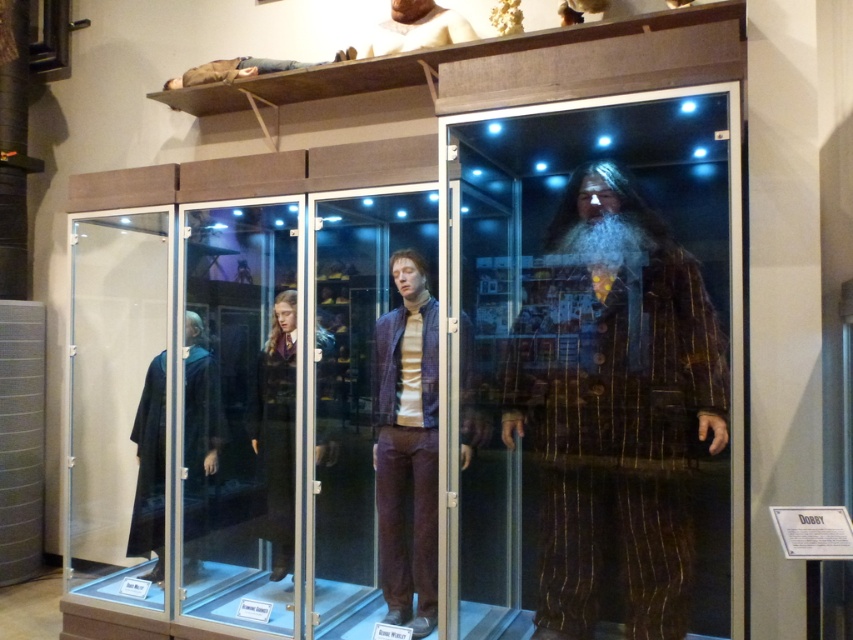
Which is below, brown striped suit at center or dark blue velvet robe at left?

dark blue velvet robe at left is below.

Is point (659, 396) positioned before point (190, 532)?

Yes, point (659, 396) is closer to viewer.

Where is `brown striped suit at center`? This screenshot has height=640, width=853. brown striped suit at center is located at coordinates (614, 406).

Find the location of `brown striped suit at center`. brown striped suit at center is located at coordinates 614,406.

In the scene shown: Is brown striped suit at center shorter than purple matte suit at center?

In fact, brown striped suit at center may be taller than purple matte suit at center.

The width and height of the screenshot is (853, 640). What are the coordinates of `brown striped suit at center` in the screenshot? It's located at (614, 406).

Can you confirm if purple matte suit at center is positioned below dark blue velvet robe at left?

Actually, purple matte suit at center is above dark blue velvet robe at left.

Between point (437, 499) and point (204, 522), which one is positioned behind?

The point (204, 522) is behind.

Where is `purple matte suit at center`? The height and width of the screenshot is (640, 853). purple matte suit at center is located at coordinates (407, 445).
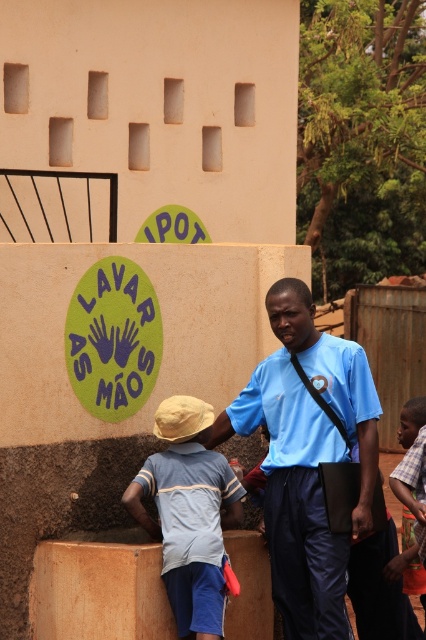
Question: Is blue fabric shirt at center in front of light blue fabric shirt at lower left?

Choices:
 (A) yes
 (B) no

Answer: (B)

Question: Can you confirm if blue fabric shirt at center is thinner than light blue fabric shirt at lower left?

Choices:
 (A) yes
 (B) no

Answer: (B)

Question: Among these objects, which one is farthest from the camera?

Choices:
 (A) blue fabric shirt at center
 (B) plaid fabric shirt at right

Answer: (B)

Question: Based on their relative distances, which object is farther from the blue fabric shirt at center?

Choices:
 (A) light blue fabric shirt at lower left
 (B) plaid fabric shirt at right

Answer: (B)

Question: Which of the following is the closest to the observer?

Choices:
 (A) (422, 570)
 (B) (336, 385)
 (C) (172, 518)

Answer: (C)

Question: In this image, where is blue fabric shirt at center located relative to light blue fabric shirt at lower left?

Choices:
 (A) above
 (B) below

Answer: (A)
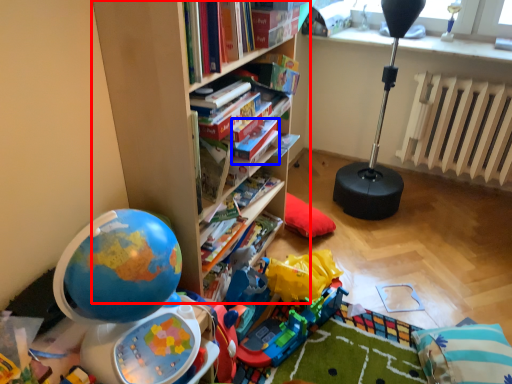
Question: Among these objects, which one is nearest to the camera, bookcase (highlighted by a red box) or paperback book (highlighted by a blue box)?

Choices:
 (A) bookcase
 (B) paperback book

Answer: (A)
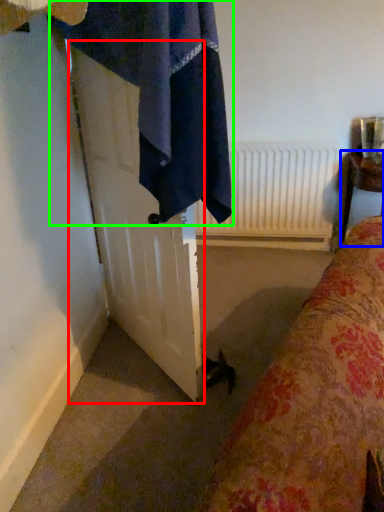
Question: Which object is positioned closest to screen door (highlighted by a red box)? Select from furniture (highlighted by a blue box) and bath towel (highlighted by a green box).

Choices:
 (A) furniture
 (B) bath towel

Answer: (B)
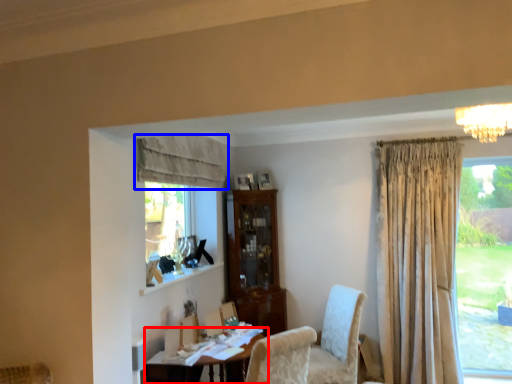
Question: Which of the following is the closest to the observer, table (highlighted by a red box) or curtain (highlighted by a blue box)?

Choices:
 (A) table
 (B) curtain

Answer: (A)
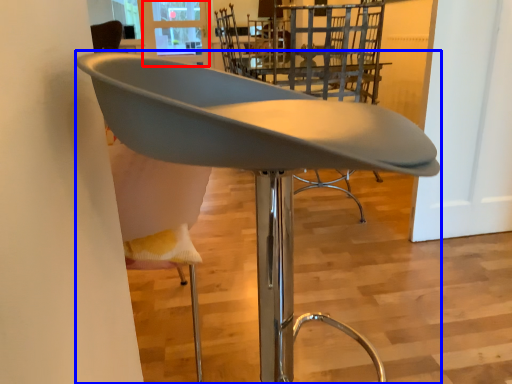
Question: Among these objects, which one is nearest to the camera, window screen (highlighted by a red box) or chair (highlighted by a blue box)?

Choices:
 (A) window screen
 (B) chair

Answer: (B)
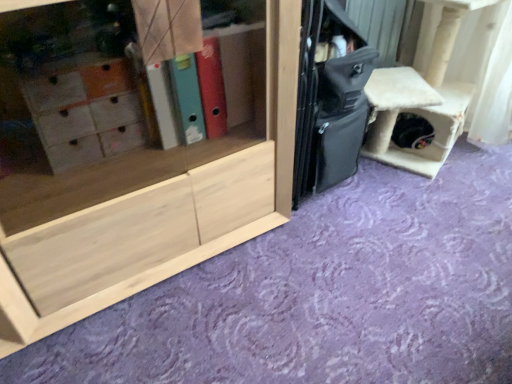
Question: From their relative heights in the image, would you say black matte suitcase at center is taller or shorter than natural wood cabinet at center?

Choices:
 (A) short
 (B) tall

Answer: (A)

Question: Is black matte suitcase at center bigger or smaller than natural wood cabinet at center?

Choices:
 (A) small
 (B) big

Answer: (A)

Question: Estimate the real-world distances between objects in this image. Which object is closer to the black matte suitcase at center?

Choices:
 (A) white fluffy cat house at right
 (B) natural wood cabinet at center

Answer: (B)

Question: Based on their relative distances, which object is farther from the natural wood cabinet at center?

Choices:
 (A) black matte suitcase at center
 (B) white fluffy cat house at right

Answer: (B)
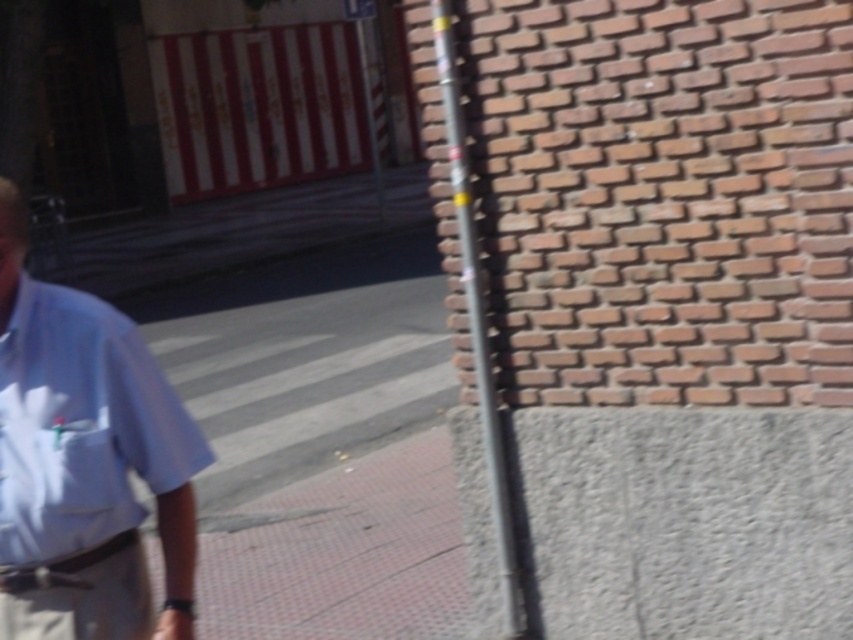
Can you confirm if white fabric pocket at lower left is positioned below metallic reflective sign at upper center?

Yes.

Does white fabric pocket at lower left have a lesser height compared to metallic reflective sign at upper center?

Correct, white fabric pocket at lower left is not as tall as metallic reflective sign at upper center.

Who is more forward, (51,456) or (347,1)?

Point (51,456)

This screenshot has height=640, width=853. Find the location of `white fabric pocket at lower left`. white fabric pocket at lower left is located at coordinates (78, 467).

Does light blue shirt at center come behind metallic reflective sign at upper center?

That is False.

Is point (30, 356) positioned in front of point (364, 8)?

That is True.

Is point (155, 632) positioned behind point (355, 6)?

No.

Image resolution: width=853 pixels, height=640 pixels. I want to click on light blue shirt at center, so click(x=85, y=460).

Is light blue shirt at center shorter than metallic silver pole at center?

Correct, light blue shirt at center is not as tall as metallic silver pole at center.

Is point (27, 317) positioned before point (506, 497)?

Yes, it is in front of point (506, 497).

You are a GUI agent. You are given a task and a screenshot of the screen. Output one action in this format:
    pyautogui.click(x=<x>, y=<y>)
    Task: Click on the light blue shirt at center
    This screenshot has width=853, height=640.
    Given the screenshot: What is the action you would take?
    pyautogui.click(x=85, y=460)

● ● ● ●

Task
Repeat the listing word for word from the line with "Is point (30, 356)" up to and including the line with "Image resolution: width=853".

Solution to the exercise
Is point (30, 356) positioned in front of point (364, 8)?

That is True.

Is point (155, 632) positioned behind point (355, 6)?

No.

Image resolution: width=853 pixels, height=640 pixels. I want to click on light blue shirt at center, so click(x=85, y=460).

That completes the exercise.